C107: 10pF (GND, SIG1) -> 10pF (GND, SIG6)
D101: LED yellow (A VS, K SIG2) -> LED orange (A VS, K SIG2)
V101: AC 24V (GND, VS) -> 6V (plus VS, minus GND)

···

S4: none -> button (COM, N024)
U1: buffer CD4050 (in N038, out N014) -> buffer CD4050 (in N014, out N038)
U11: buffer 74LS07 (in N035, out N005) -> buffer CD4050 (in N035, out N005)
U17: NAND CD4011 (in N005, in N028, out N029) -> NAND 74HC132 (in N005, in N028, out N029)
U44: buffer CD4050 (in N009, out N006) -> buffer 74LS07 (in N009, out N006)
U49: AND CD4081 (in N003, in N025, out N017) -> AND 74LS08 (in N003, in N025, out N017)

···

Lines containing the string "buffer" are the ones to copy from the entries above.

U1: buffer CD4050 (in N038, out N014) -> buffer CD4050 (in N014, out N038)
U11: buffer 74LS07 (in N035, out N005) -> buffer CD4050 (in N035, out N005)
U44: buffer CD4050 (in N009, out N006) -> buffer 74LS07 (in N009, out N006)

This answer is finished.